In the data below, count every line that holds the string "left" and reply with the number alone.

[Colored object listings]
__________________________________________________
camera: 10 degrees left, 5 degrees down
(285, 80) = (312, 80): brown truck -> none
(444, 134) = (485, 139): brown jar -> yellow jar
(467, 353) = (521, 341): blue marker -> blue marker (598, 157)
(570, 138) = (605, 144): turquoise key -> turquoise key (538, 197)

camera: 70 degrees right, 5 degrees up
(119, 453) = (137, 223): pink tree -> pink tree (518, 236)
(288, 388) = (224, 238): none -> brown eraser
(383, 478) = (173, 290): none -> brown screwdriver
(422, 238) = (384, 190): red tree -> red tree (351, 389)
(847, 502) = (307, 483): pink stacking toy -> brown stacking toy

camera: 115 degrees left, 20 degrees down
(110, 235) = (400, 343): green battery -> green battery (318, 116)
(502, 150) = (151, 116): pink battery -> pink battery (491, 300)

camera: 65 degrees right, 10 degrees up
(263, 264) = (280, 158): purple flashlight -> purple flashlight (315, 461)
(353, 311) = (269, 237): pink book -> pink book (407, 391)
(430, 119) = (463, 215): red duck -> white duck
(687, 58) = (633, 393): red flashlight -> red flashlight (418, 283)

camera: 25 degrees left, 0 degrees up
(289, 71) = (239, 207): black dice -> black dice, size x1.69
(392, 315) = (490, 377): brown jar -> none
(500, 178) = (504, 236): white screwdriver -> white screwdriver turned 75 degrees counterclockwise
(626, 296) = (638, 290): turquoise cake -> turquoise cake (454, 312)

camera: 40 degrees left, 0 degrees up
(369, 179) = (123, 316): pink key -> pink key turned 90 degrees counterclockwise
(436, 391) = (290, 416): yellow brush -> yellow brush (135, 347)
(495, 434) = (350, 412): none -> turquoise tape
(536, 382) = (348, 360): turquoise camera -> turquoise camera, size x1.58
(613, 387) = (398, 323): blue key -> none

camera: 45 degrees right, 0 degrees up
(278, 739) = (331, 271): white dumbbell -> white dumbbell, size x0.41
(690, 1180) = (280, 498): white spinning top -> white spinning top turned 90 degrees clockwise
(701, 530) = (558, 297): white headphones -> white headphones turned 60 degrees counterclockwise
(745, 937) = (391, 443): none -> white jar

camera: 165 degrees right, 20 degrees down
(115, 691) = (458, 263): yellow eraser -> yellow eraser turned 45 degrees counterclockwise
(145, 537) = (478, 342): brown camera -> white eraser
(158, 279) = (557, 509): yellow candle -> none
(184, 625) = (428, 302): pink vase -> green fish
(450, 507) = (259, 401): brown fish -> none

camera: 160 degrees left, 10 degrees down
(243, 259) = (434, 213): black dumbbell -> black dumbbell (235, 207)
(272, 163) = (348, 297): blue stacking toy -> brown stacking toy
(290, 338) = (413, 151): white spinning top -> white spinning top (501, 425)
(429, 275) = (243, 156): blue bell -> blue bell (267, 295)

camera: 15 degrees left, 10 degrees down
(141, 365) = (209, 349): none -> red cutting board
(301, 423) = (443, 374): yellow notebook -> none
__________________________________________________
> _WRITTEN SOLUTION_
6